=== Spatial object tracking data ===
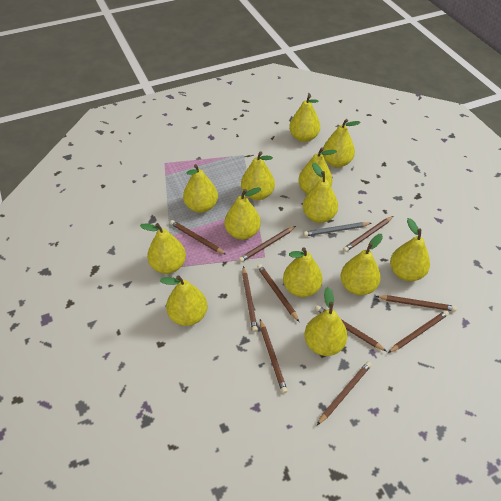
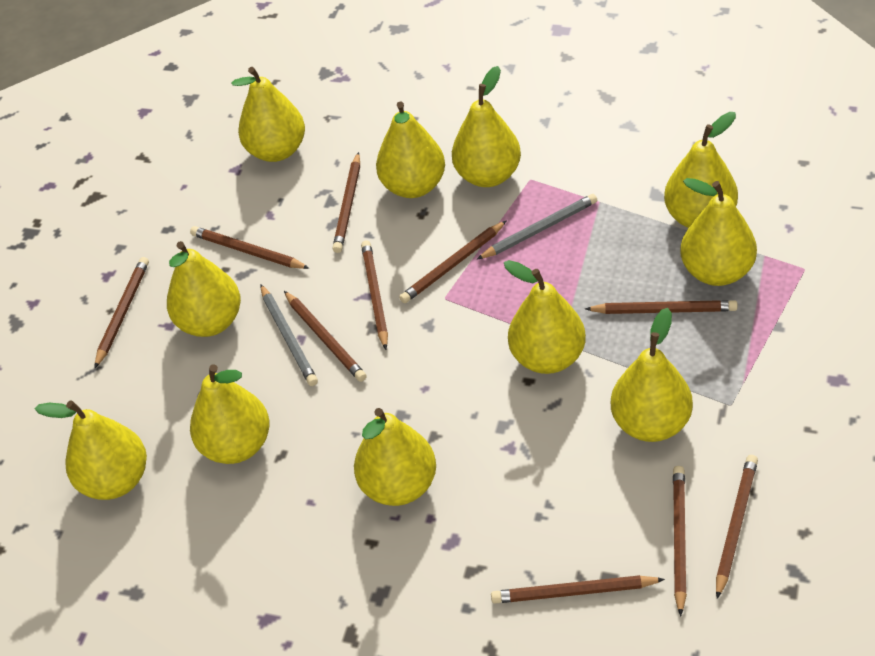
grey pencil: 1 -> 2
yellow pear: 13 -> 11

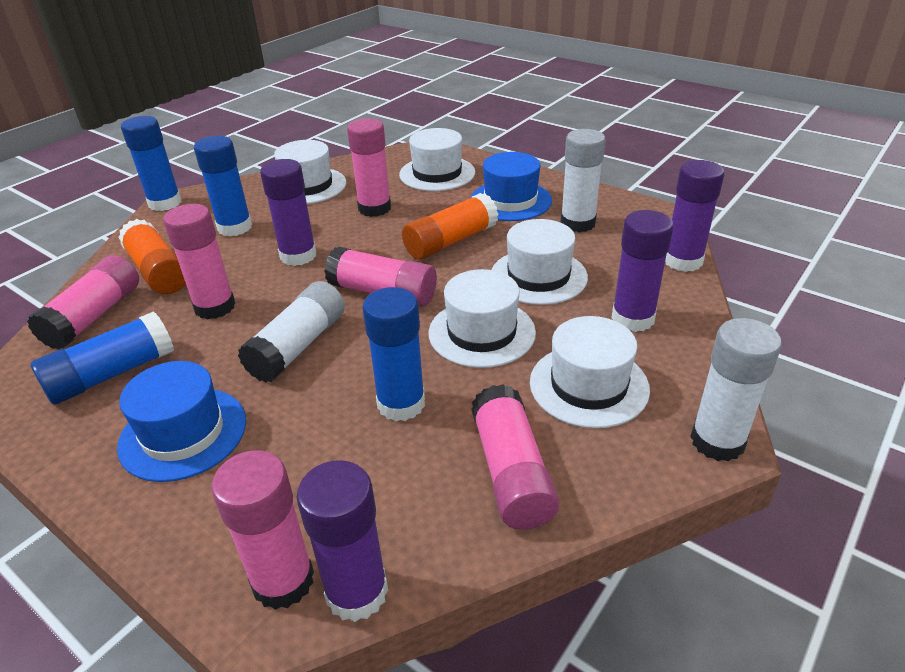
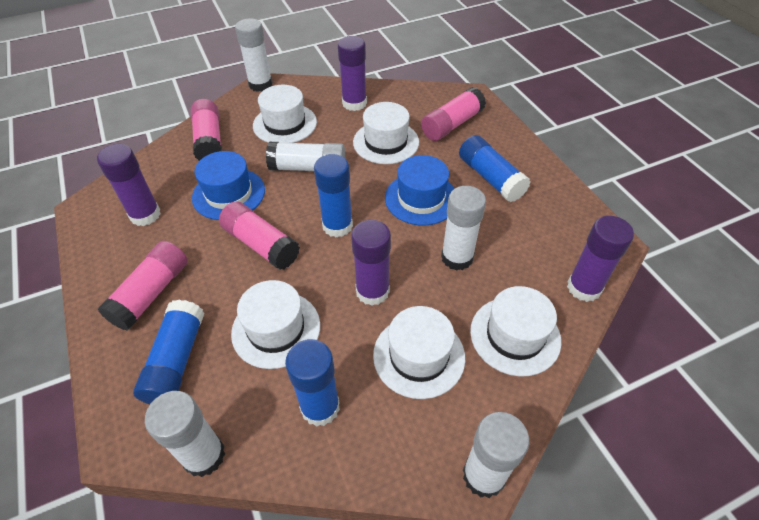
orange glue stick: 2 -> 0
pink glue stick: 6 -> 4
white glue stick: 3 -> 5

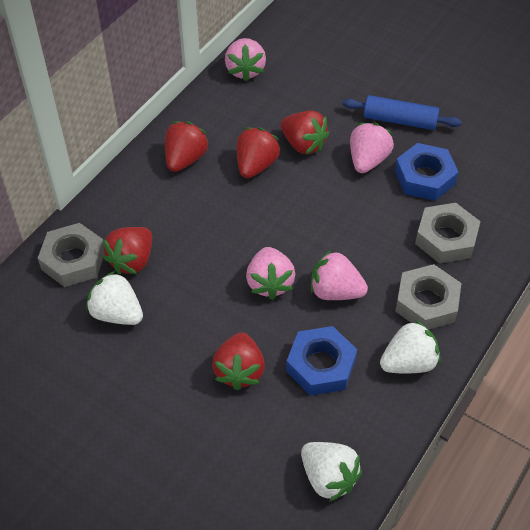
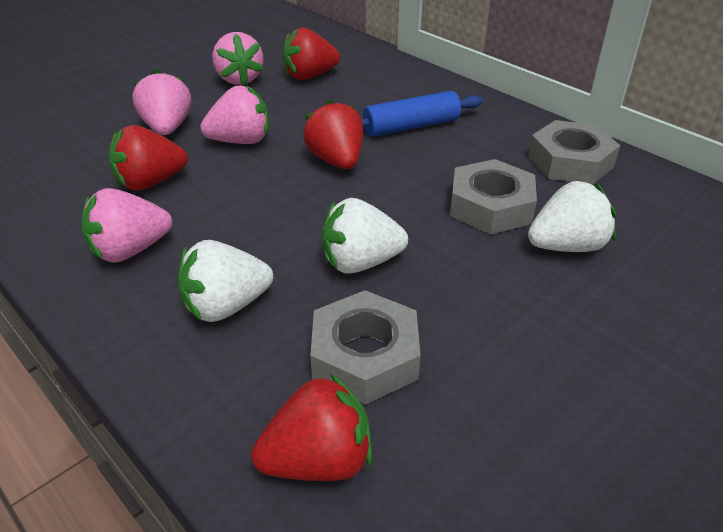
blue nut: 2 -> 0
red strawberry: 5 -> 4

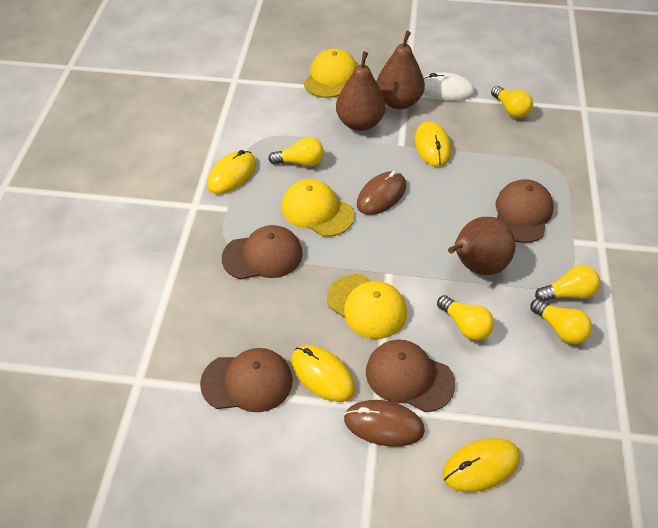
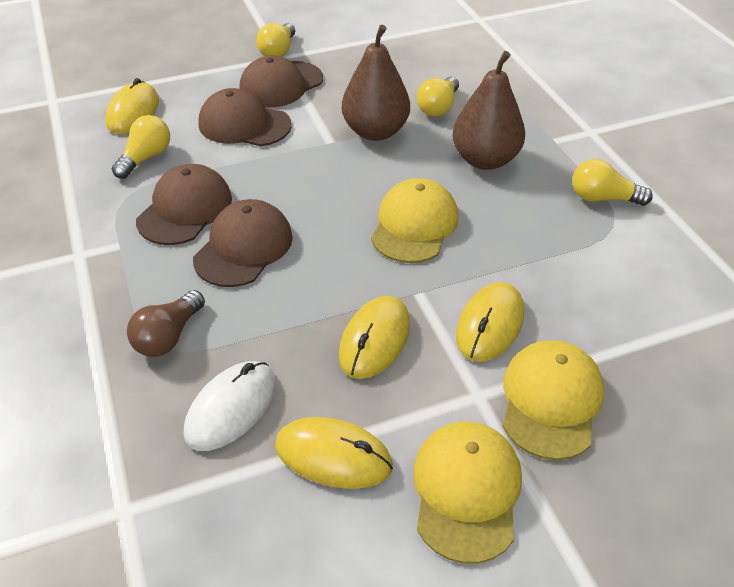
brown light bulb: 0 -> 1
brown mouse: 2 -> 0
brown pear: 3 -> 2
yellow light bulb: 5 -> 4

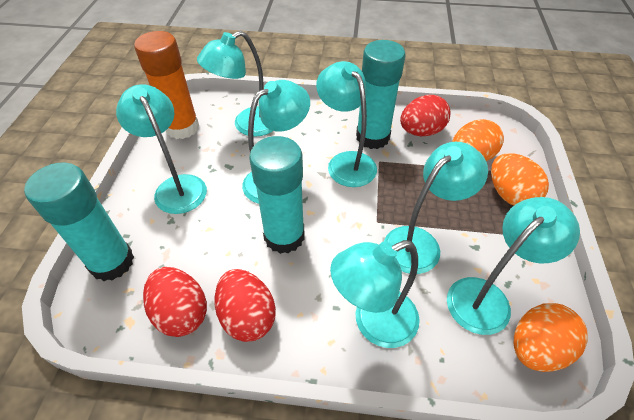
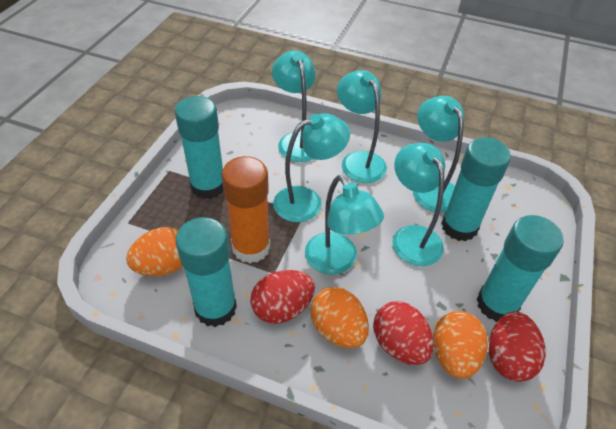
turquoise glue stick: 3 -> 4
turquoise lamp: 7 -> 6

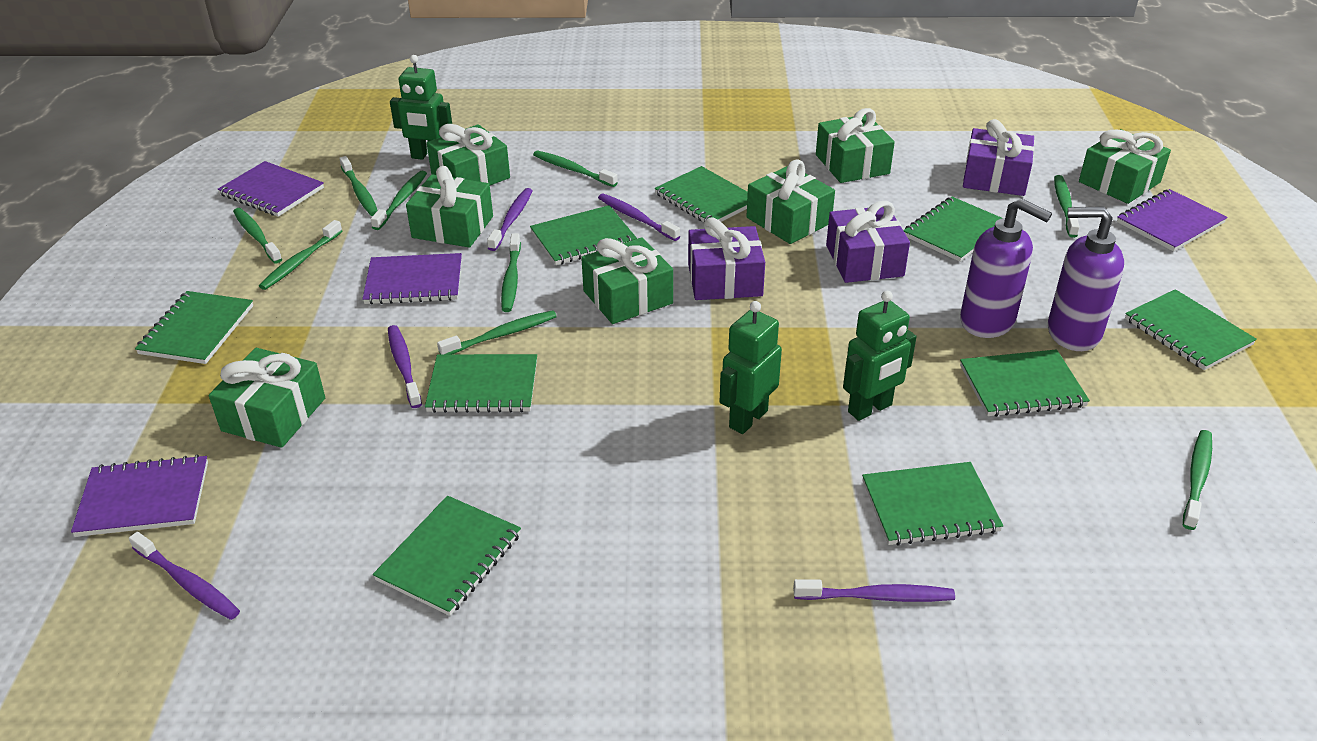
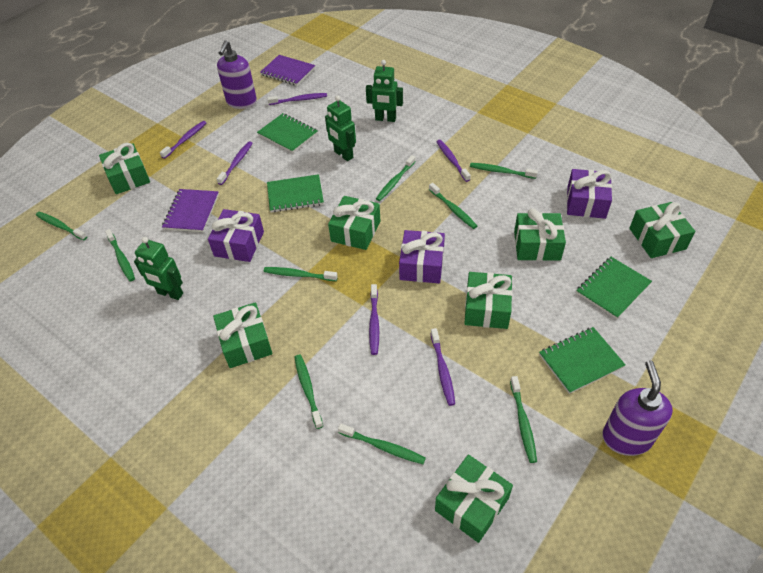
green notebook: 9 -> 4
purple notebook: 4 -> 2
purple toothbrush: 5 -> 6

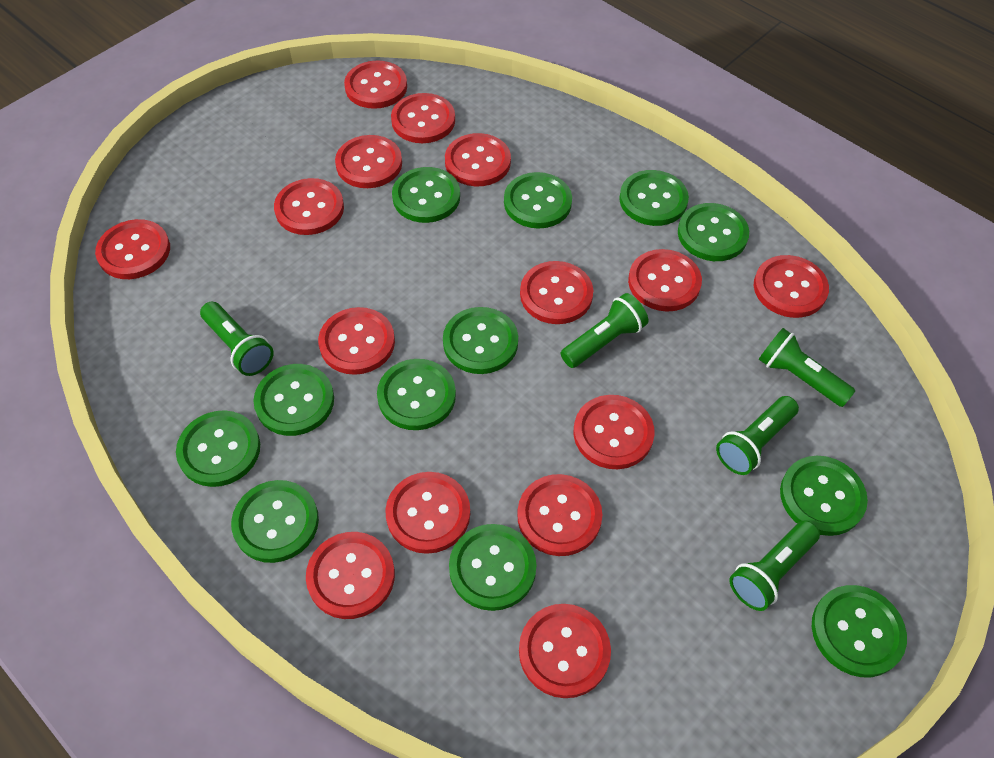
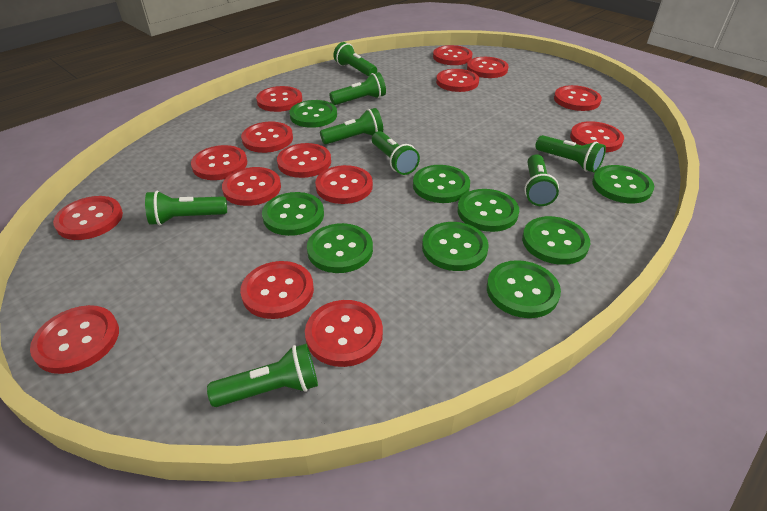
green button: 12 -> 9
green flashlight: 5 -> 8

=== What to work on ===
Transcribe exactly the span of lines that opens with the line holding "brown pear: 3 -> 2" and closes with the last line of the entries above. Omit pictures.

=== Solution ===
brown pear: 3 -> 2
yellow light bulb: 5 -> 4

turquoise glue stick: 3 -> 4
turquoise lamp: 7 -> 6

green notebook: 9 -> 4
purple notebook: 4 -> 2
purple toothbrush: 5 -> 6

green button: 12 -> 9
green flashlight: 5 -> 8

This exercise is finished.